* Description of the task
Go to the line holding "(262, 259) = (192, 346): yellow" in the data below and repeat it exactly, then each line after it up to and including the one holding "(305, 133) = (389, 338): grey". Omit pictures.

Start of Supplied material

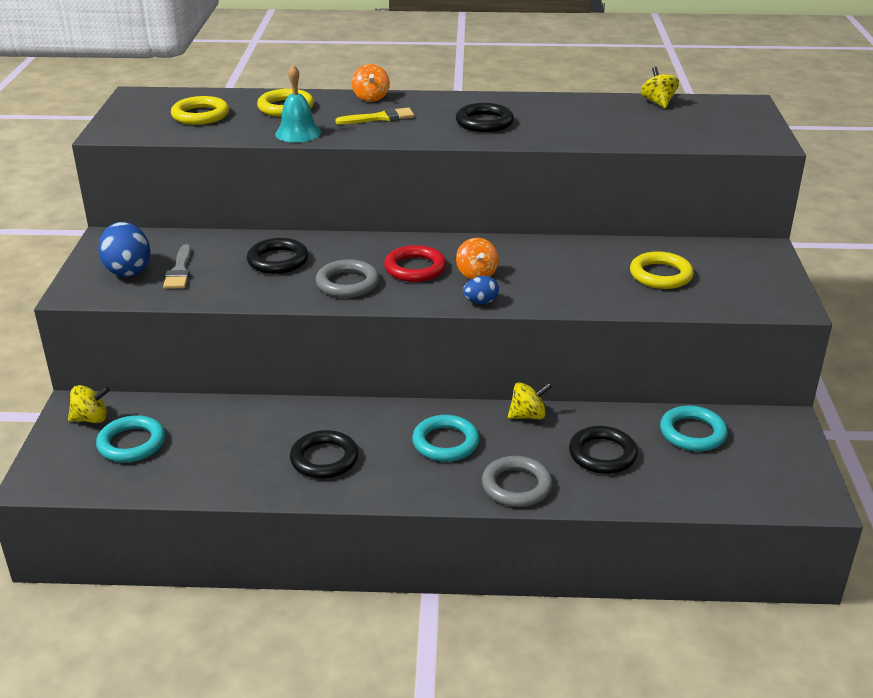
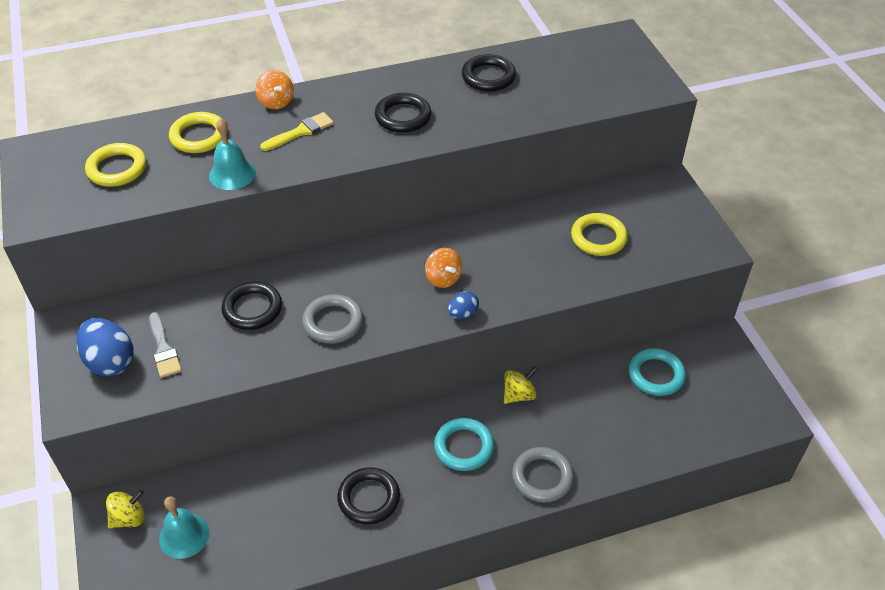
camera: 20 degrees left, 15 degrees up
(131, 443) = (184, 535): turquoise ring -> turquoise bell
(415, 268) = (385, 285): red ring -> none
(602, 454) = (596, 420): black ring -> black ring (488, 77)
(658, 102) = (544, 52): yellow spinning top -> none

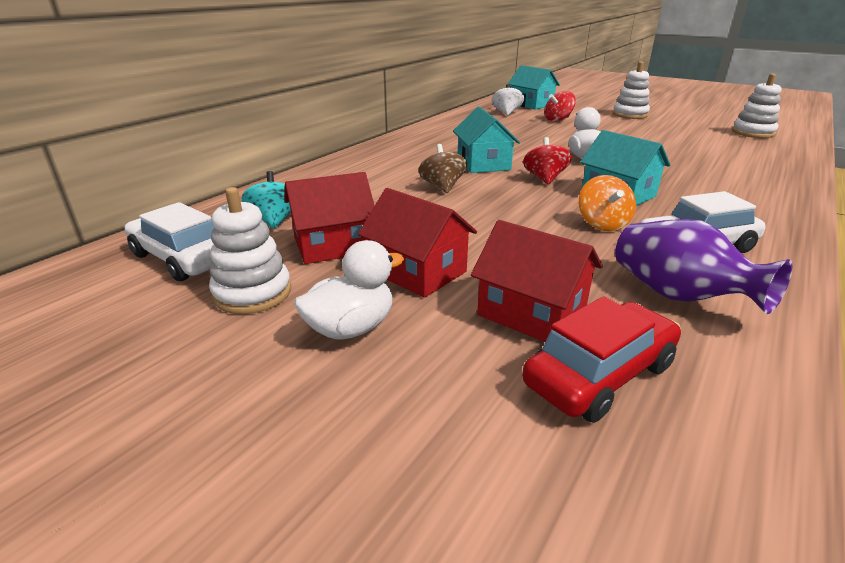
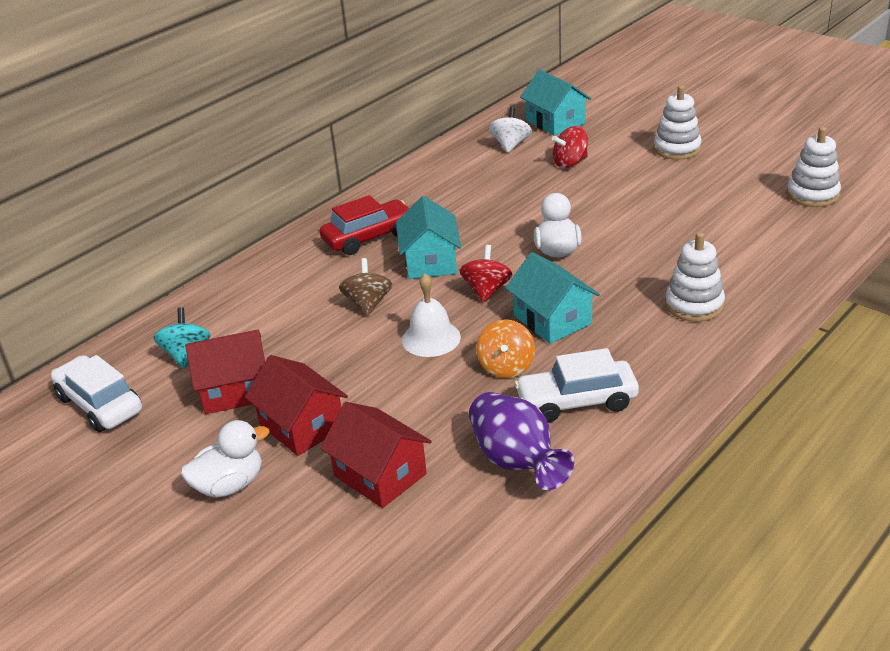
camera: 10 degrees right, 5 degrees up
(252, 293) = (157, 446): white stacking toy -> white stacking toy (694, 305)
(515, 207) = (431, 338): none -> white bell
(599, 374) = (402, 534): red car -> red car (369, 237)

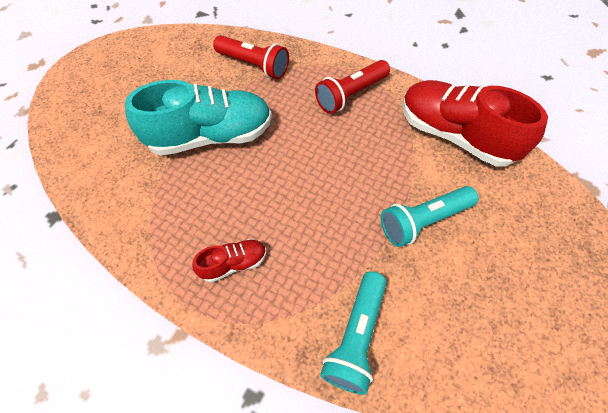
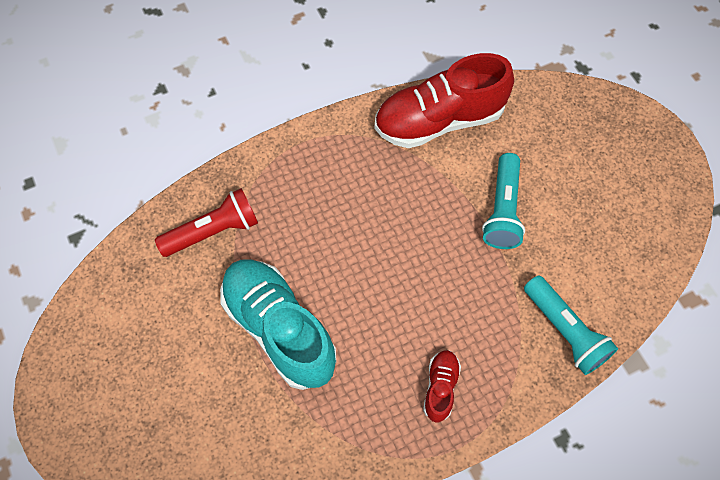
camera: 55 degrees left, 5 degrees up
(210, 136) = (279, 329): turquoise shoe -> turquoise shoe turned 60 degrees counterclockwise
(350, 95) = (326, 169): red flashlight -> none

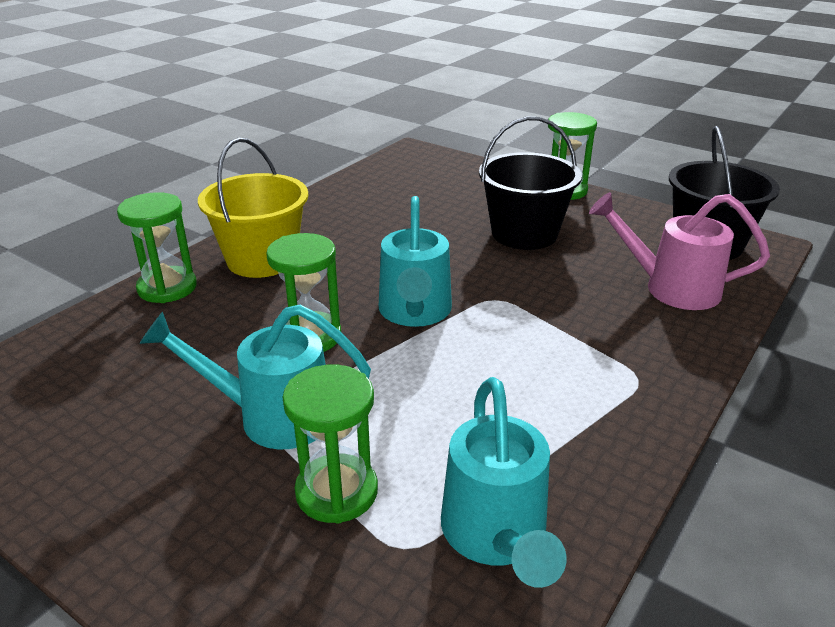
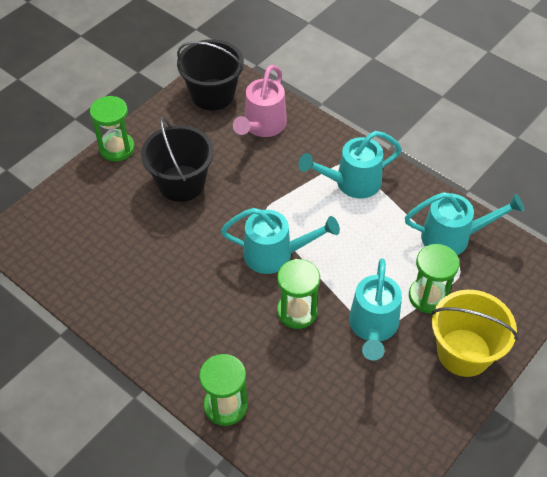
camera: 85 degrees left, 20 degrees up
(262, 259) = (192, 346): yellow bucket -> yellow bucket (464, 352)
(592, 385) = (351, 183): none -> turquoise watering can

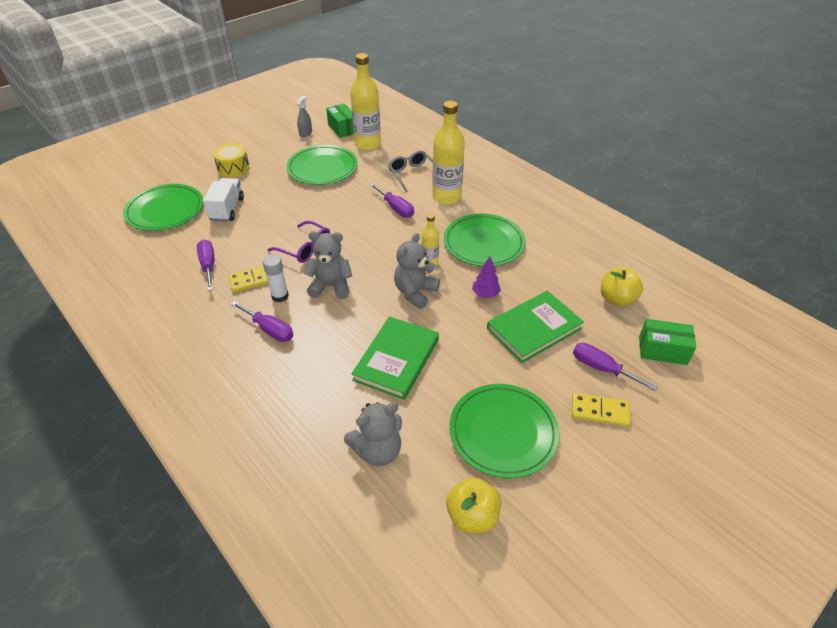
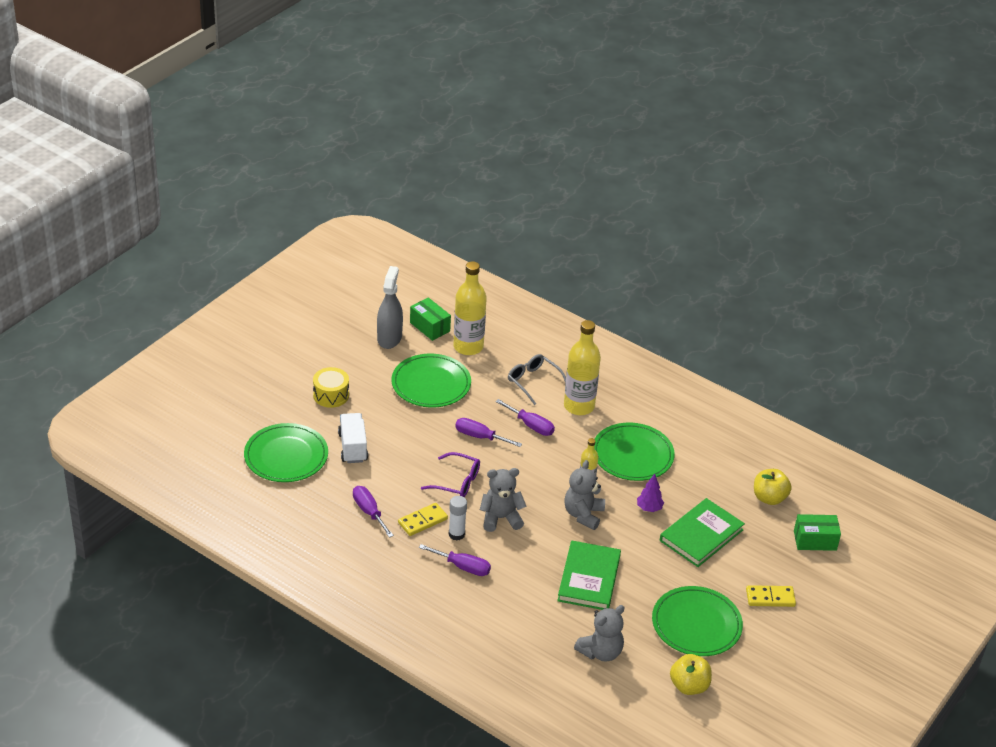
camera: 15 degrees left, 5 degrees down
(305, 133) = (389, 338): grey spray bottle -> grey spray bottle, size x1.82
(601, 368) = (766, 563): purple screwdriver -> purple screwdriver (480, 437)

End of Supplied material

* Task answer
(262, 259) = (192, 346): yellow bucket -> yellow bucket (464, 352)
(592, 385) = (351, 183): none -> turquoise watering can

camera: 15 degrees left, 5 degrees down
(305, 133) = (389, 338): grey spray bottle -> grey spray bottle, size x1.82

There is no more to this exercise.